• **What is needed**:
The expected output is the full set of entries, retyped verbatim, pictures excluded.

• **Data section**:
═══
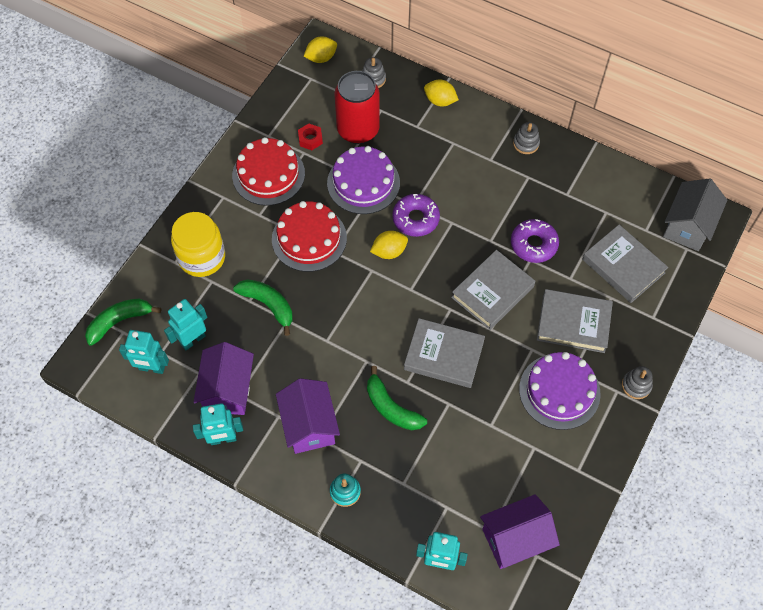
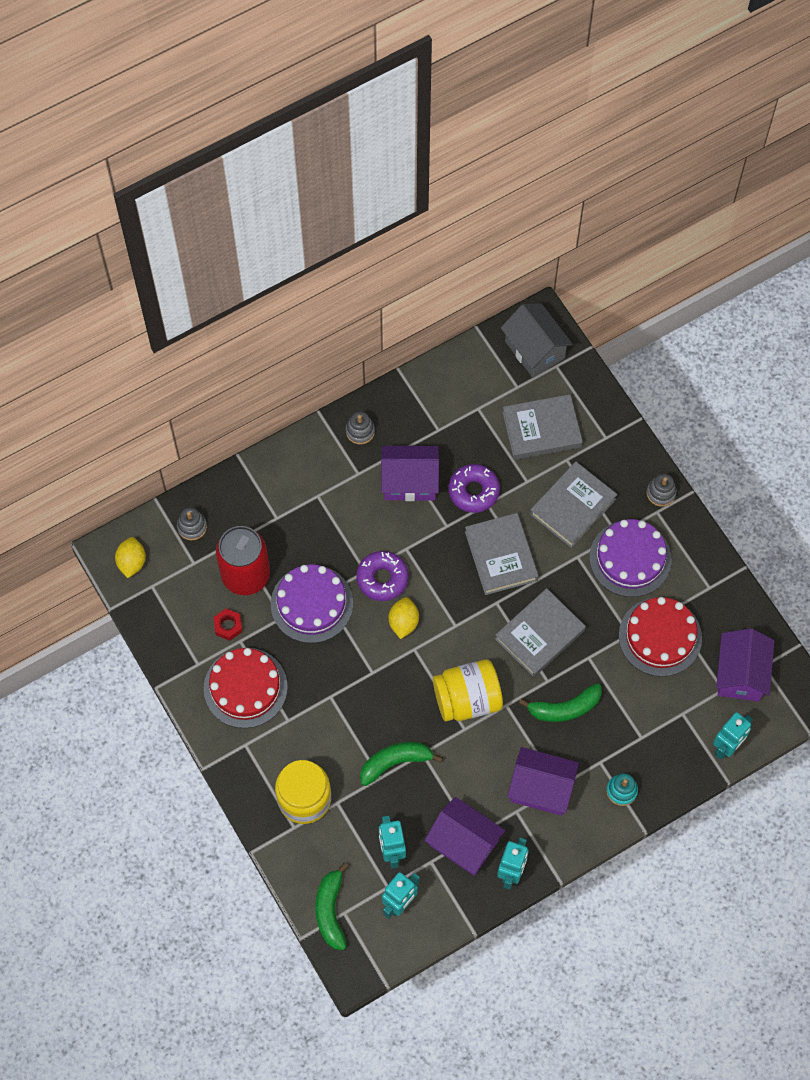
camera: 60 degrees left, 5 degrees up
(309, 238) = (344, 687): red cake -> red cake (660, 637)
(353, 329) = (467, 699): none -> yellow jar
(440, 101) = (260, 479): yellow lemon -> none
(509, 197) = (410, 482): none -> purple house

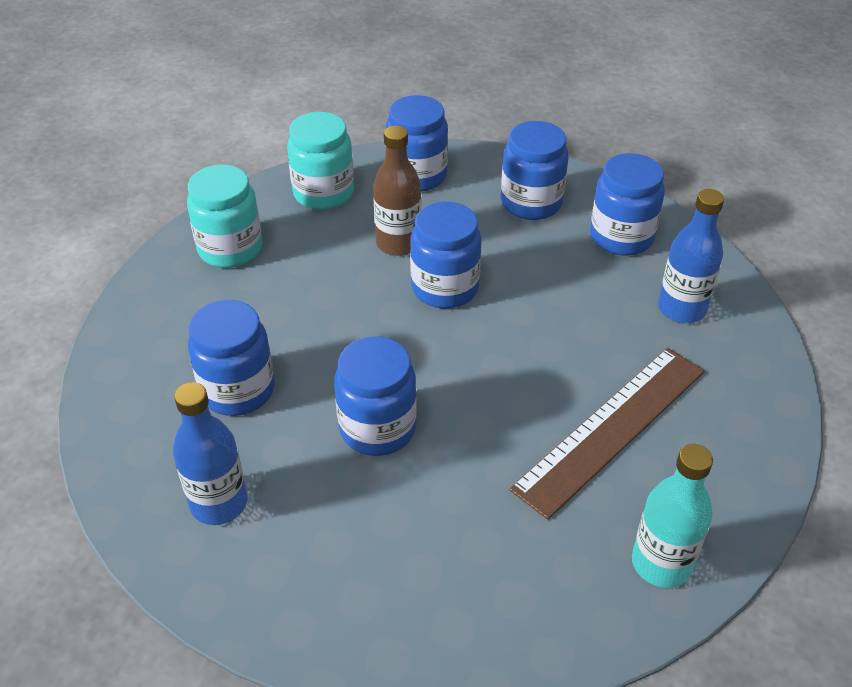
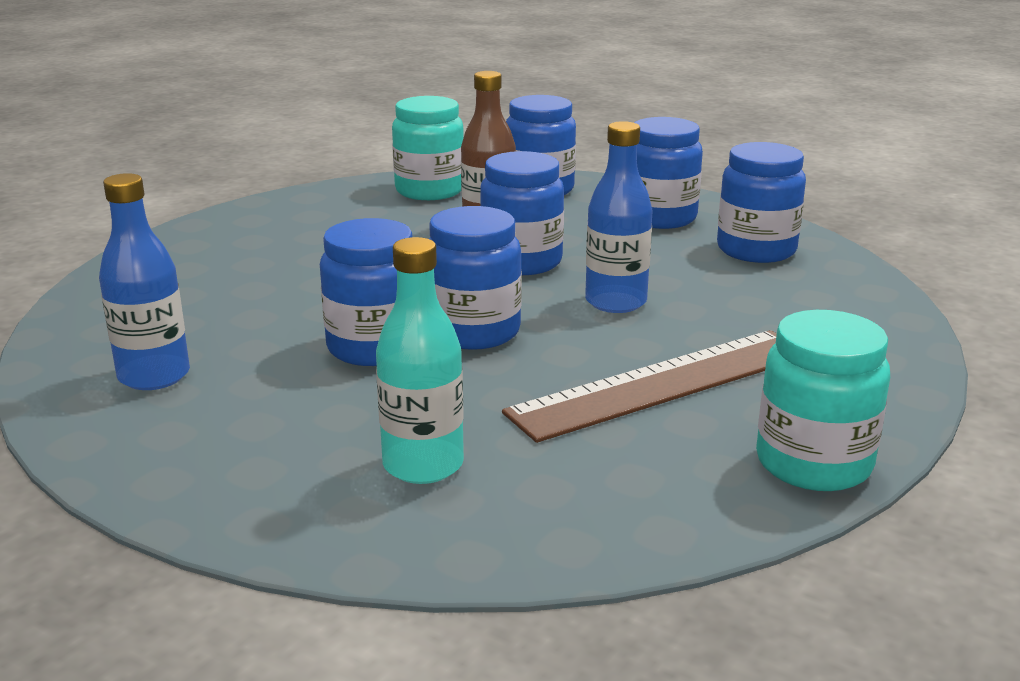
camera: 15 degrees right, 20 degrees down
(230, 249) = (304, 214): turquoise jar -> turquoise jar (813, 463)
(238, 390) = (238, 303): blue jar -> blue jar (474, 332)
(661, 563) = (668, 501): turquoise bottle -> turquoise bottle (423, 465)
(681, 309) = (805, 307): blue bottle -> blue bottle (615, 302)

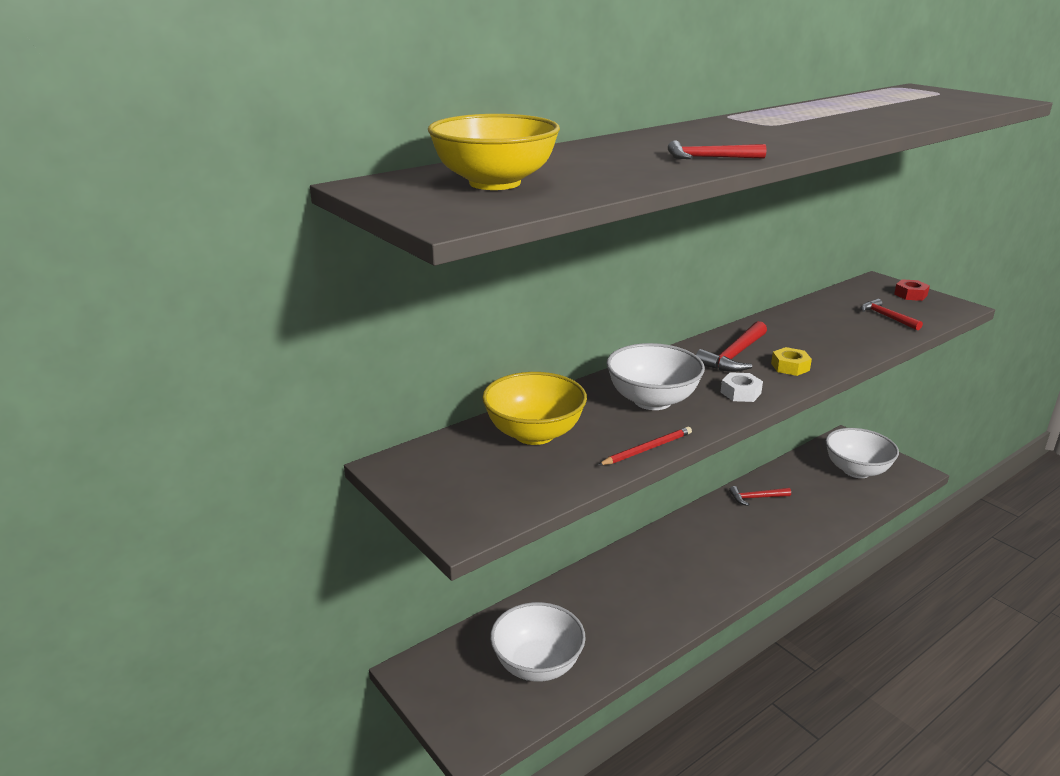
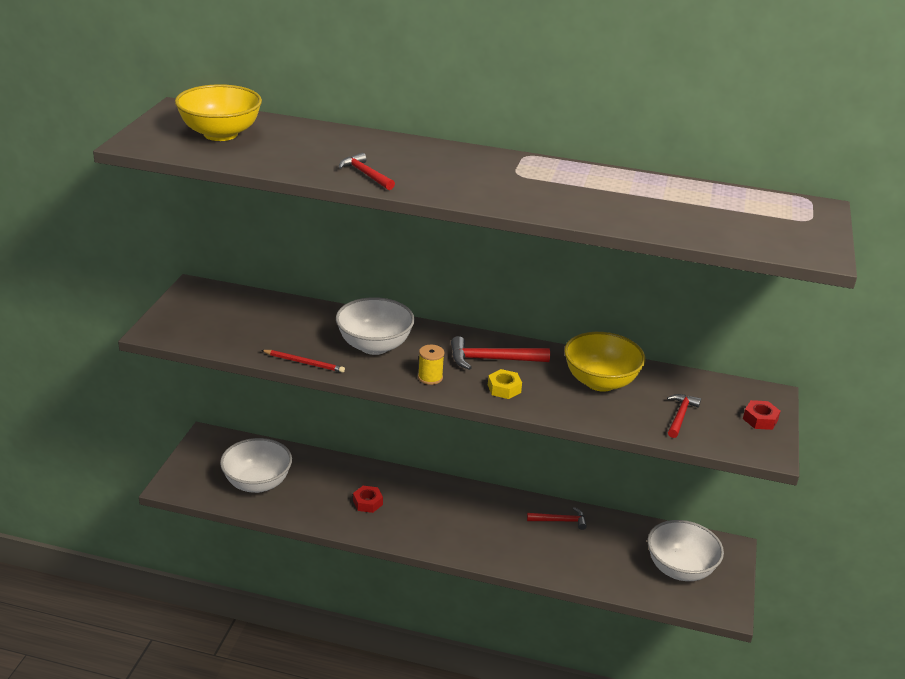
camera: 50 degrees right, 5 degrees up
(534, 434) = (279, 318): yellow bowl -> yellow bowl (600, 382)
(641, 597) = (367, 503): none -> red nut
(740, 393) = (430, 377): white nut -> yellow spool
(756, 498) = (560, 521): red hammer -> red hammer turned 135 degrees clockwise

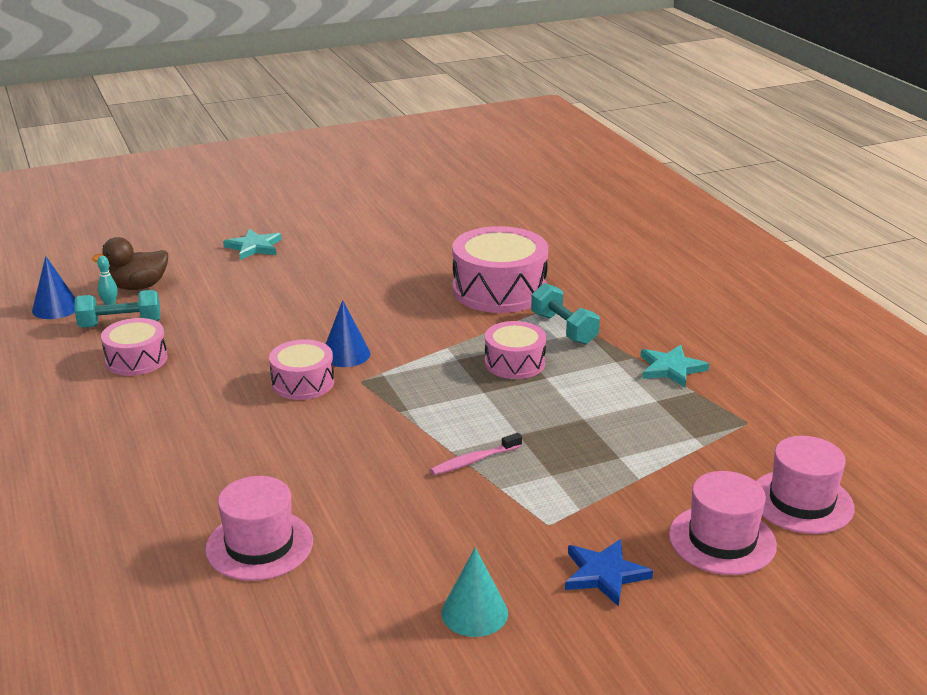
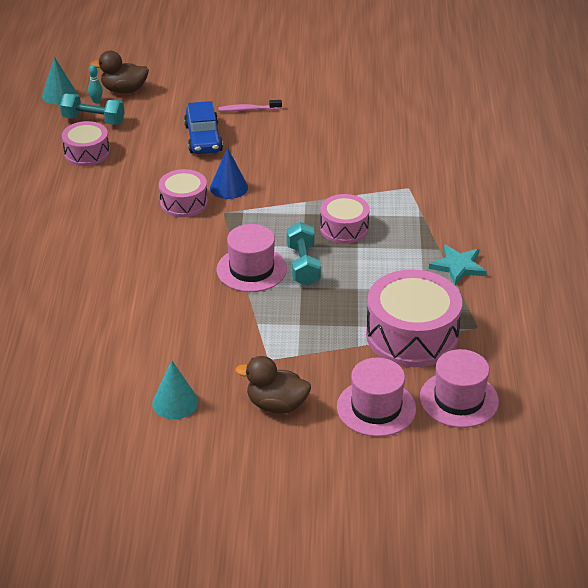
camera: 25 degrees right, 10 degrees up
(55, 308) = (59, 95): blue cone -> turquoise cone
(254, 247) = (227, 74): turquoise star -> none
(259, 545) = (78, 315): pink hat -> pink hat (251, 269)
(274, 313) = (203, 138): none -> blue car
(474, 460) = (255, 297): pink toothbrush -> pink toothbrush (248, 109)
(499, 290) = (383, 161): pink drum -> pink drum (412, 335)
(563, 329) = (404, 209): turquoise dumbbell -> turquoise dumbbell (303, 265)
(604, 574) = (276, 405): blue star -> brown duck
═══
• **Reply**:
camera: 60 degrees left, 5 degrees up
(309, 238) = (344, 687): red cake -> red cake (660, 637)
(353, 329) = (467, 699): none -> yellow jar
(440, 101) = (260, 479): yellow lemon -> none
(509, 197) = (410, 482): none -> purple house

camera: 15 degrees right, 20 degrees down
(230, 249) = (304, 214): turquoise jar -> turquoise jar (813, 463)
(238, 390) = (238, 303): blue jar -> blue jar (474, 332)
(661, 563) = (668, 501): turquoise bottle -> turquoise bottle (423, 465)
(681, 309) = (805, 307): blue bottle -> blue bottle (615, 302)

camera: 50 degrees right, 5 degrees up
(534, 434) = (279, 318): yellow bowl -> yellow bowl (600, 382)
(641, 597) = (367, 503): none -> red nut
(740, 393) = (430, 377): white nut -> yellow spool
(756, 498) = (560, 521): red hammer -> red hammer turned 135 degrees clockwise

camera: 25 degrees right, 10 degrees up
(55, 308) = (59, 95): blue cone -> turquoise cone
(254, 247) = (227, 74): turquoise star -> none
(259, 545) = (78, 315): pink hat -> pink hat (251, 269)
(274, 313) = (203, 138): none -> blue car
(474, 460) = (255, 297): pink toothbrush -> pink toothbrush (248, 109)
(499, 290) = (383, 161): pink drum -> pink drum (412, 335)
(563, 329) = (404, 209): turquoise dumbbell -> turquoise dumbbell (303, 265)
(604, 574) = (276, 405): blue star -> brown duck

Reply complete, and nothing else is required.